(Items listed in a dataset)
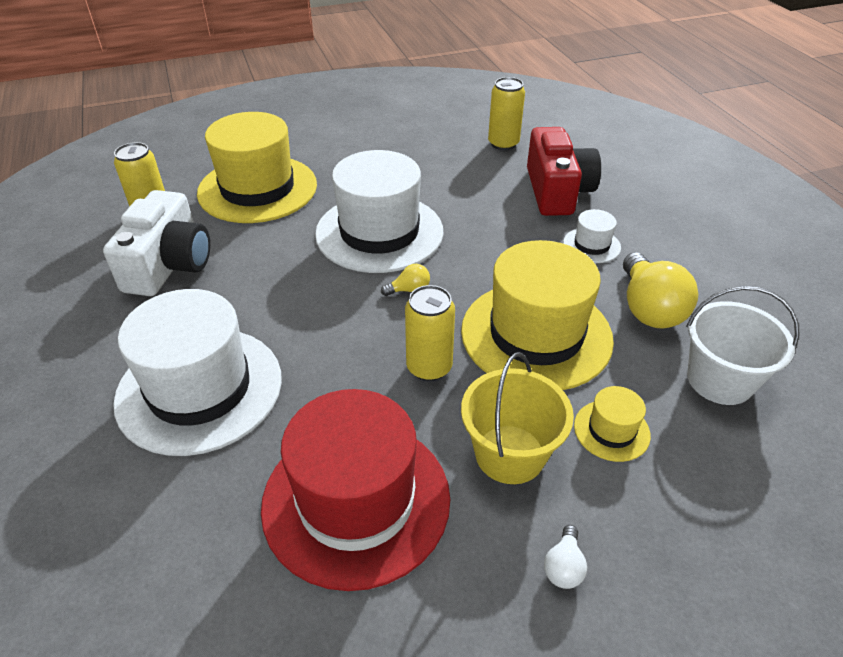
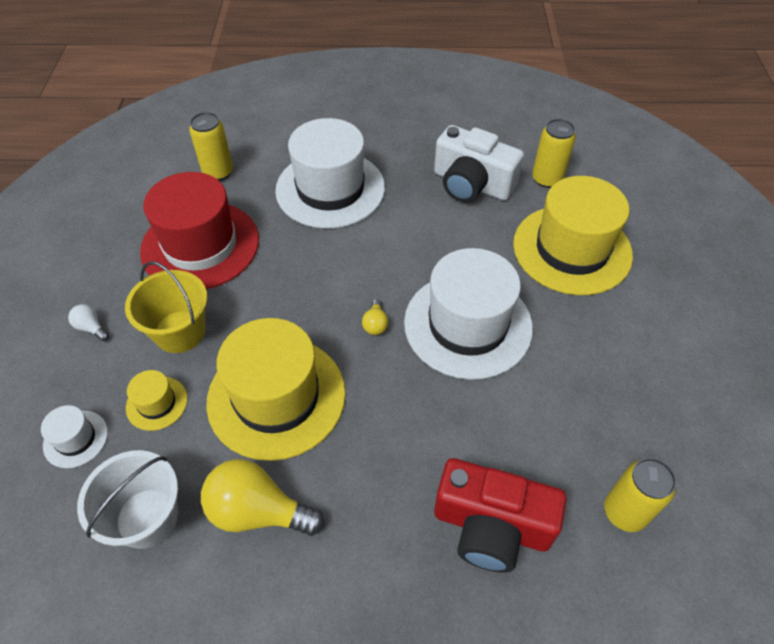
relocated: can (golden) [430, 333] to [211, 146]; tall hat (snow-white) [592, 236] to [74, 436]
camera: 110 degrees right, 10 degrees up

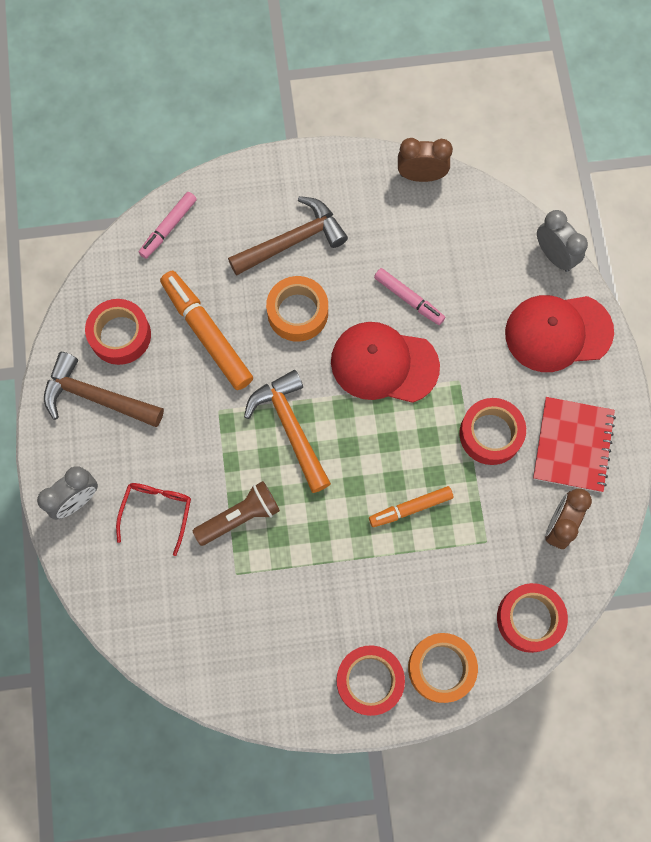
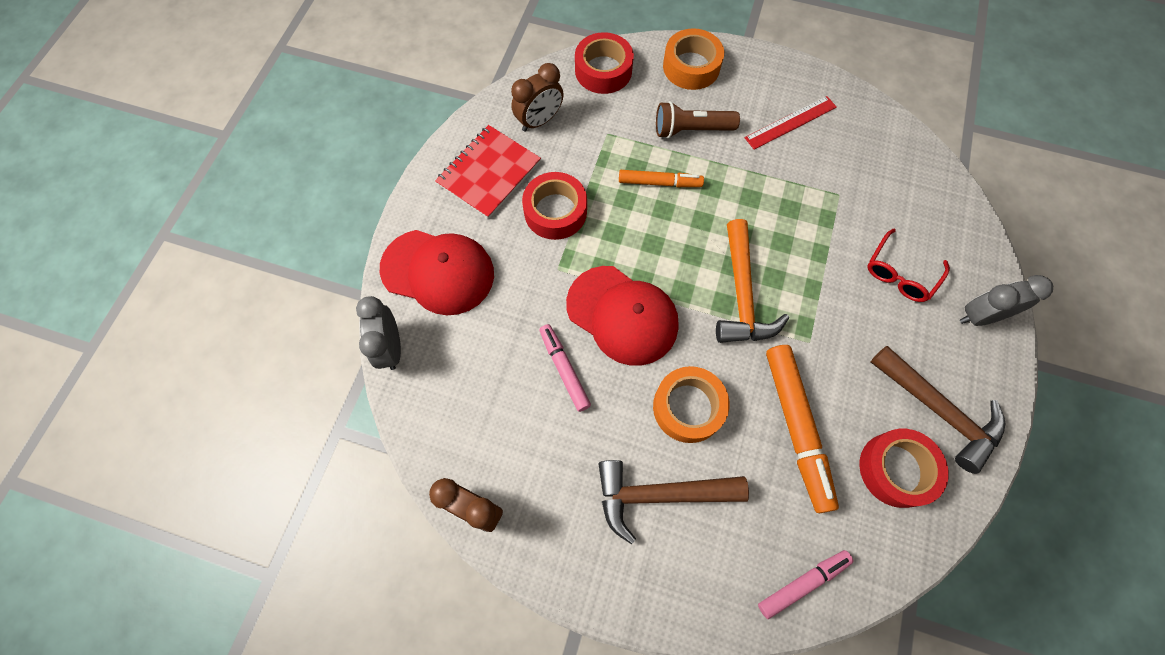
missing: tape (red) [370, 680]
appeared: straightedge (red) [791, 123]
relocated: pocket torch (dark brown) [236, 513] to [698, 120]
camera: 155 degrees left, 5 degrees down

**EXERCISE INSTRUCTIONS:** Retype every entry exactly as written, but omit the pictures.

**ANSWER FOR THIS EXERCISE:**
relocated: can (golden) [430, 333] to [211, 146]; tall hat (snow-white) [592, 236] to [74, 436]
camera: 110 degrees right, 10 degrees up

missing: tape (red) [370, 680]
appeared: straightedge (red) [791, 123]
relocated: pocket torch (dark brown) [236, 513] to [698, 120]
camera: 155 degrees left, 5 degrees down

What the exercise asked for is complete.